-------- Extracted material --------

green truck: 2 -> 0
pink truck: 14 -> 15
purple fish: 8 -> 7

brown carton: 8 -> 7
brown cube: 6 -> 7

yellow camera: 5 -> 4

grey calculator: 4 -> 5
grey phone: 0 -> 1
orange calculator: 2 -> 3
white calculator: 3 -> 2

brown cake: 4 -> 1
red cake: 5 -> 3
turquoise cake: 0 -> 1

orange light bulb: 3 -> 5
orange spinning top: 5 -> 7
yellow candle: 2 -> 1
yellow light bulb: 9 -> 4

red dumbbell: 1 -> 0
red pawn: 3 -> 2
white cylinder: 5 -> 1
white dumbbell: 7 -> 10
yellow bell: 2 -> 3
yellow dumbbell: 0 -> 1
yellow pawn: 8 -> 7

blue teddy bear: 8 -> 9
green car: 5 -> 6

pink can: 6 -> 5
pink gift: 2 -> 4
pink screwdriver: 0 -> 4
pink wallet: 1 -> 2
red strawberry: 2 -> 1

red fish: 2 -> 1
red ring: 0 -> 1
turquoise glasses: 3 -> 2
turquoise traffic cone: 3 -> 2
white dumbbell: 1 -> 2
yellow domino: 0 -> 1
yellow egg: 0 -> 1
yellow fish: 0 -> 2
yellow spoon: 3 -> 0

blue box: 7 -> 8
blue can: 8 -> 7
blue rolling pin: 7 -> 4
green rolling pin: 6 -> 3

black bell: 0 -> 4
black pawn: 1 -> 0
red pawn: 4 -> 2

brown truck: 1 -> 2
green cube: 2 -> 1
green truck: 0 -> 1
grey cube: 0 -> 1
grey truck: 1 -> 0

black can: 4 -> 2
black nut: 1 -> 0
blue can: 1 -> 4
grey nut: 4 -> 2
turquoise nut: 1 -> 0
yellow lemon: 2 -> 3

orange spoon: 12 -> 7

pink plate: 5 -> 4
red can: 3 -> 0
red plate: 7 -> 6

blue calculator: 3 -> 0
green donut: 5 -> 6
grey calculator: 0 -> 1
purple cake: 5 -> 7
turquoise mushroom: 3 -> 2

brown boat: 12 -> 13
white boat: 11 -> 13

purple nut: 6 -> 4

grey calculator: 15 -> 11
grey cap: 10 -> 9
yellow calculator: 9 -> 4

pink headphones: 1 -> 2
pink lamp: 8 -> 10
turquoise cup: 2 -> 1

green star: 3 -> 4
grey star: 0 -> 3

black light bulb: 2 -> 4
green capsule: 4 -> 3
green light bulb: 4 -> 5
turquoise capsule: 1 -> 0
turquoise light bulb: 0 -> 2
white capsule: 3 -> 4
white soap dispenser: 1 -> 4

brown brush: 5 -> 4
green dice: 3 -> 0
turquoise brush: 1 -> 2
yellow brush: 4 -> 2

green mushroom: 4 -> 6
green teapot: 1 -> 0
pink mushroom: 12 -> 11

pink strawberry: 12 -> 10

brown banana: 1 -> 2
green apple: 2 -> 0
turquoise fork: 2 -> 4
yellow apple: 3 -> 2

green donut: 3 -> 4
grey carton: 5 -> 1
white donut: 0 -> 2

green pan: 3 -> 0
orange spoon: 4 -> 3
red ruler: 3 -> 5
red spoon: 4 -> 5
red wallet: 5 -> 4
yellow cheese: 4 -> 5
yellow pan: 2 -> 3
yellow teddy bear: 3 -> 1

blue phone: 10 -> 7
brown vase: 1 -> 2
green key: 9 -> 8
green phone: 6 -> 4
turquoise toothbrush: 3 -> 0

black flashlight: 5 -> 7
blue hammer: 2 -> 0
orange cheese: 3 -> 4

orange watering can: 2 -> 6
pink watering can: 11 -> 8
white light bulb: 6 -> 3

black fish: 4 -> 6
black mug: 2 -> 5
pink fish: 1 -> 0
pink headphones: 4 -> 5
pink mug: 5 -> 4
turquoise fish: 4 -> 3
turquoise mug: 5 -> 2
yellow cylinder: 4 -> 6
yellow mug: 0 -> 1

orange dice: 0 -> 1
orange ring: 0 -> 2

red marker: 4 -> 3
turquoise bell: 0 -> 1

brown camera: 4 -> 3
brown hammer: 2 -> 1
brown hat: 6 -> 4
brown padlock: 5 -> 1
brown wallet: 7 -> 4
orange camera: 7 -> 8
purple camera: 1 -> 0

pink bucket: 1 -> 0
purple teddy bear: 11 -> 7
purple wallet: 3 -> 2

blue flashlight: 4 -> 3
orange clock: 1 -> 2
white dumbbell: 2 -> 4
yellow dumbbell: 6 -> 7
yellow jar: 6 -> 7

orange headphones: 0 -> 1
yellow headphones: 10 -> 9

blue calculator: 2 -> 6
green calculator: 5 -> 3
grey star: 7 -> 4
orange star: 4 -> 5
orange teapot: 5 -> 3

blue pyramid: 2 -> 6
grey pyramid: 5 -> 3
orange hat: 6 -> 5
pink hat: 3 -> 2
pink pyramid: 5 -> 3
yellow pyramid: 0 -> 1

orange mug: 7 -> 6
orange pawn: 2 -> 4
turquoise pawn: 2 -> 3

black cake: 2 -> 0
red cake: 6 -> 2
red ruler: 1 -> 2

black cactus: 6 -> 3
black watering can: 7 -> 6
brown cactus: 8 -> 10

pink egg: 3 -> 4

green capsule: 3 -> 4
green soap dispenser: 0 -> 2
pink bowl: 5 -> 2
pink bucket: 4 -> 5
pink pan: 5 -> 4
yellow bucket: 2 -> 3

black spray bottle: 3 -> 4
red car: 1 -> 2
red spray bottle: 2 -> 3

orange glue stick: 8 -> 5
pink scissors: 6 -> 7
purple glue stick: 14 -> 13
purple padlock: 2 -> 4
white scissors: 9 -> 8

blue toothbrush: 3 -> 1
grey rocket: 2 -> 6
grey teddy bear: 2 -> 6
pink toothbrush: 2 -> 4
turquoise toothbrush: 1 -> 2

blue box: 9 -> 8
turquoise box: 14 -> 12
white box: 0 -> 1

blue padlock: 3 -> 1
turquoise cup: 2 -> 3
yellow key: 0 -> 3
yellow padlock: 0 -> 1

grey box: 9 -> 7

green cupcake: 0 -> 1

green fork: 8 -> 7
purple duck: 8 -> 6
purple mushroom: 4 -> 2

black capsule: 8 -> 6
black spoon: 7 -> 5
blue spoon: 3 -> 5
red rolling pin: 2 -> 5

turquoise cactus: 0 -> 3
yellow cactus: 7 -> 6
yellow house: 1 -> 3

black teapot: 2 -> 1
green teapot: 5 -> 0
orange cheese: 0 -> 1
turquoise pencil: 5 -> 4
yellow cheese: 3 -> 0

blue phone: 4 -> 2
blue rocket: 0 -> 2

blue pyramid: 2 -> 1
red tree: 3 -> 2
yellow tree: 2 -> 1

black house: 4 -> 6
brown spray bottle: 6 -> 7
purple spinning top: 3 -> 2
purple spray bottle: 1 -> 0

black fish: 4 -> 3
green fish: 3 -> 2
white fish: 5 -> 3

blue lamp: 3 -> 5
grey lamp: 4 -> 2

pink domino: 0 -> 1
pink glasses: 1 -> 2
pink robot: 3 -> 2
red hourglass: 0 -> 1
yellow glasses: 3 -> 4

--------

* **Task details**: Every line from the one containing "turquoise cactus: 0 -> 3" through the last line of the entries must be written out verbatim, and no other line.

* **Response to the task**:
turquoise cactus: 0 -> 3
yellow cactus: 7 -> 6
yellow house: 1 -> 3

black teapot: 2 -> 1
green teapot: 5 -> 0
orange cheese: 0 -> 1
turquoise pencil: 5 -> 4
yellow cheese: 3 -> 0

blue phone: 4 -> 2
blue rocket: 0 -> 2

blue pyramid: 2 -> 1
red tree: 3 -> 2
yellow tree: 2 -> 1

black house: 4 -> 6
brown spray bottle: 6 -> 7
purple spinning top: 3 -> 2
purple spray bottle: 1 -> 0

black fish: 4 -> 3
green fish: 3 -> 2
white fish: 5 -> 3

blue lamp: 3 -> 5
grey lamp: 4 -> 2

pink domino: 0 -> 1
pink glasses: 1 -> 2
pink robot: 3 -> 2
red hourglass: 0 -> 1
yellow glasses: 3 -> 4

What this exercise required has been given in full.